## Source data:
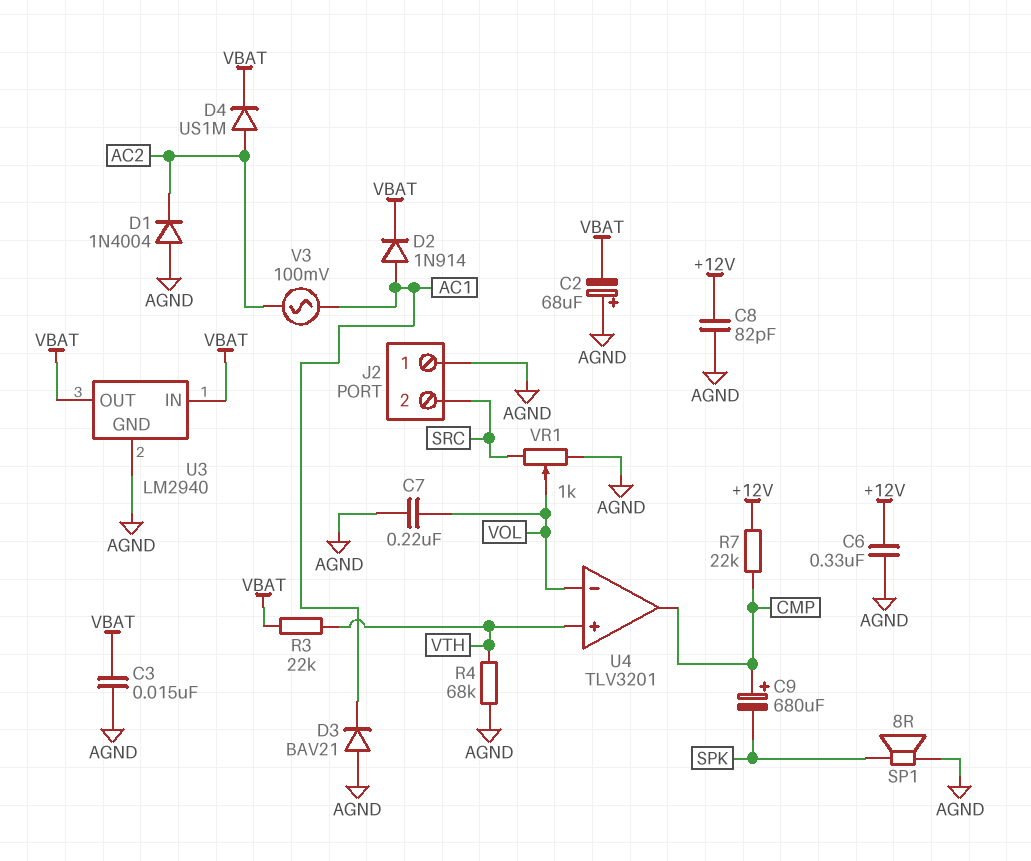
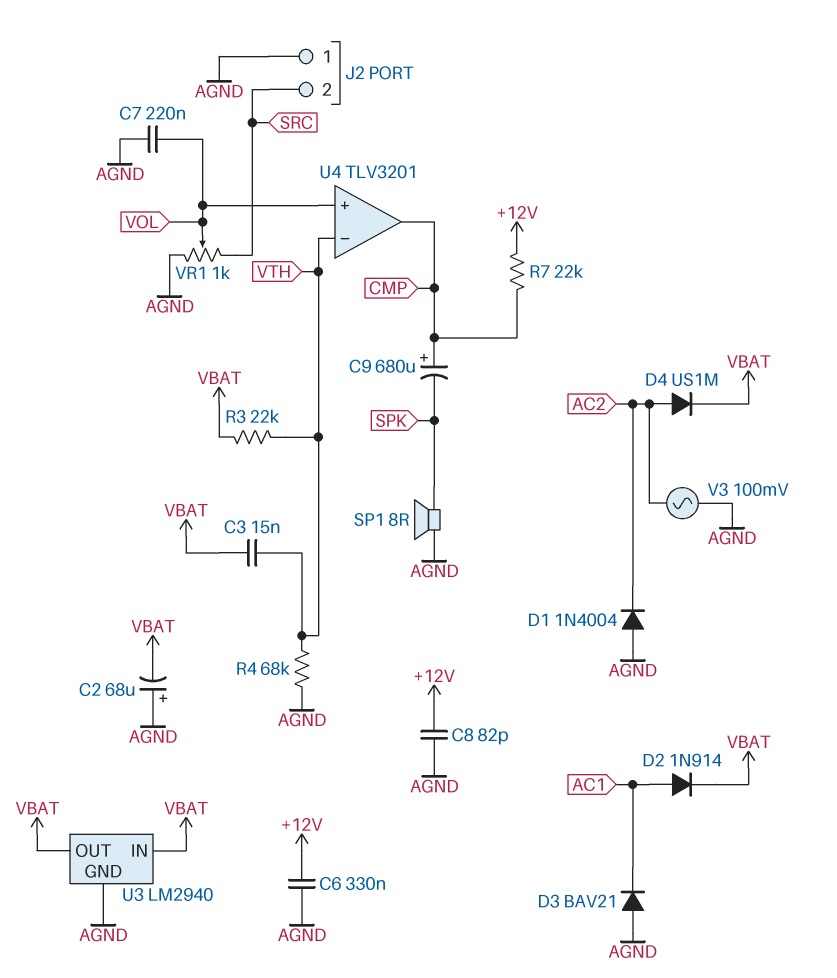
C3: 15nF (AGND, VBAT) -> 15nF (VBAT, VTH)
U4 pin in+: VTH -> VOL
U4 pin in-: VOL -> VTH
V3: AC 100mV (AC1, AC2) -> AC 100mV (AC2, AGND)

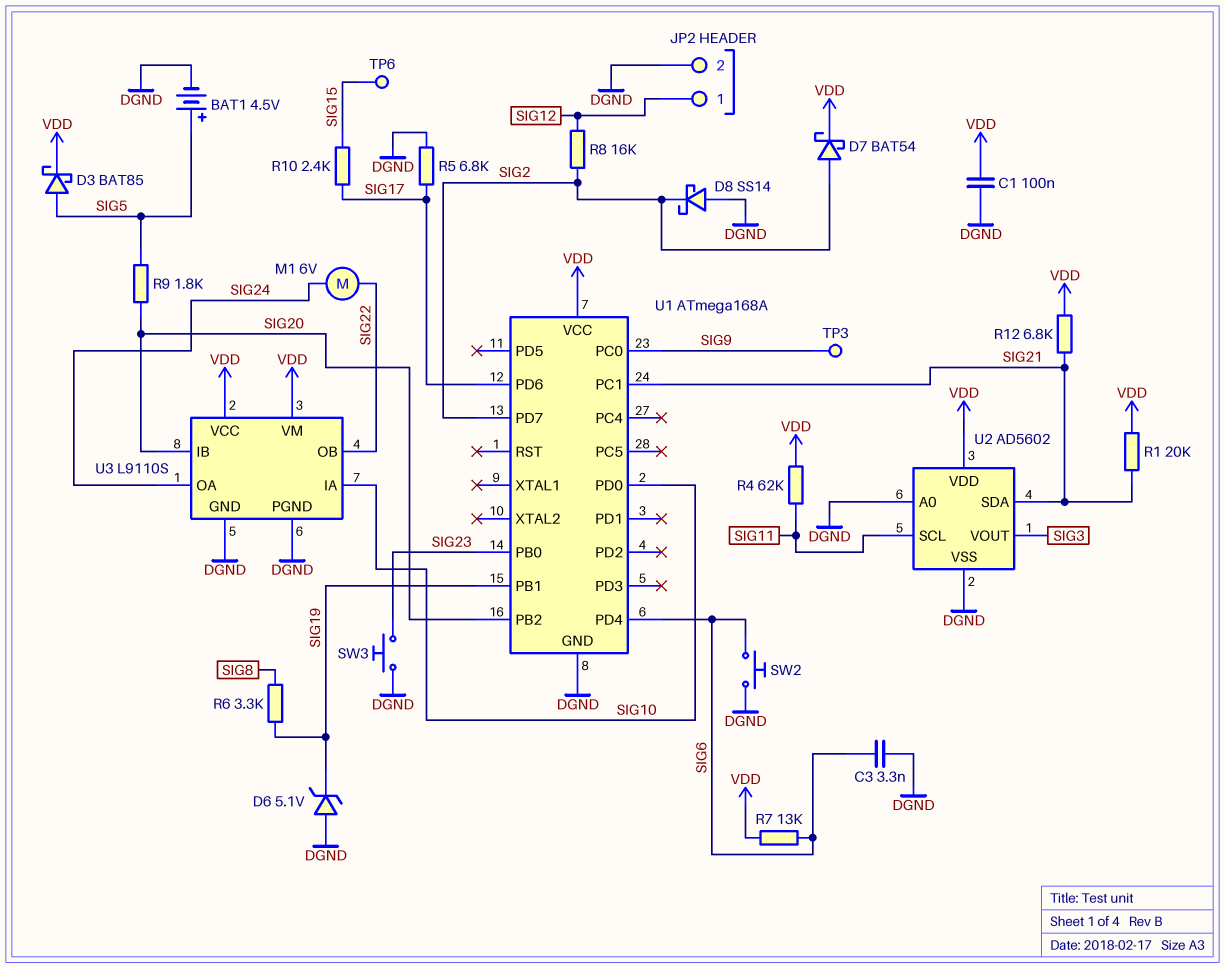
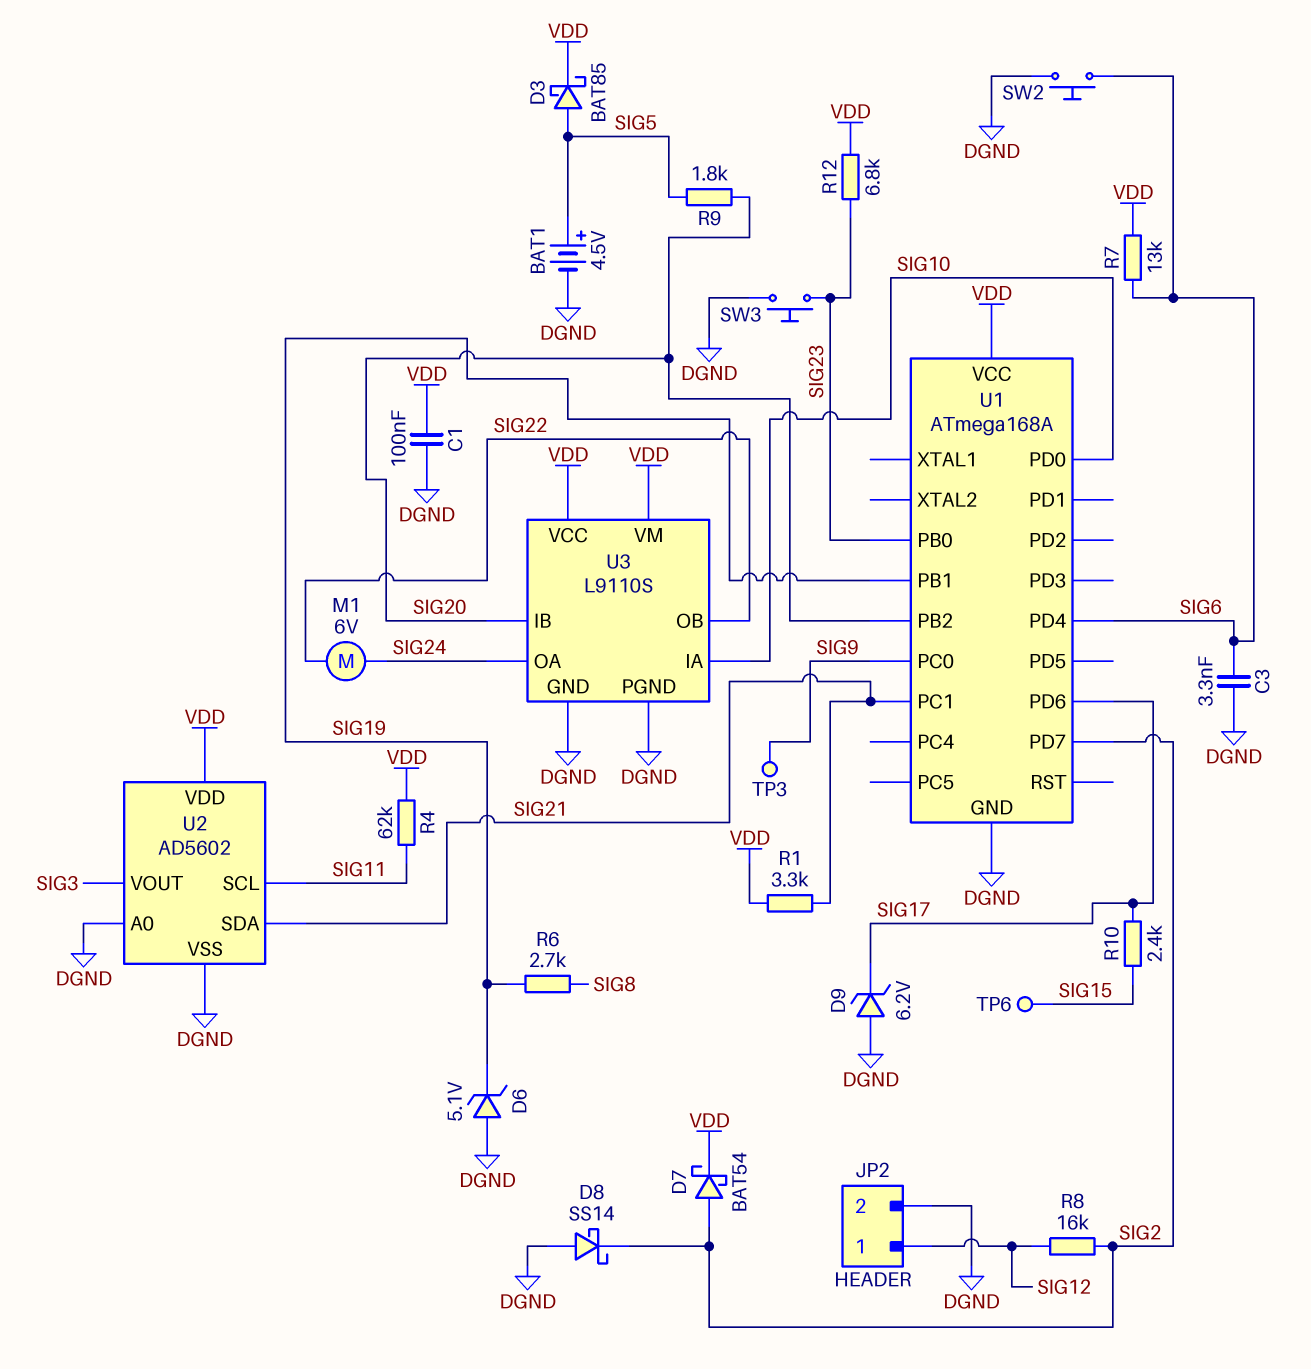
D9: none -> zener 6.2V (A DGND, K SIG17)
R1: 20k (SIG21, VDD) -> 3.3k (SIG21, VDD)
R5: 6.8k (DGND, SIG17) -> none
R6: 3.3k (SIG8, SIG19) -> 2.7k (SIG8, SIG19)
R12: 6.8k (SIG21, VDD) -> 6.8k (SIG23, VDD)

## Exercise brief:
If a line in the entries above contains "AGND", report it.

## Task answer:
C3: 15nF (AGND, VBAT) -> 15nF (VBAT, VTH)
V3: AC 100mV (AC1, AC2) -> AC 100mV (AC2, AGND)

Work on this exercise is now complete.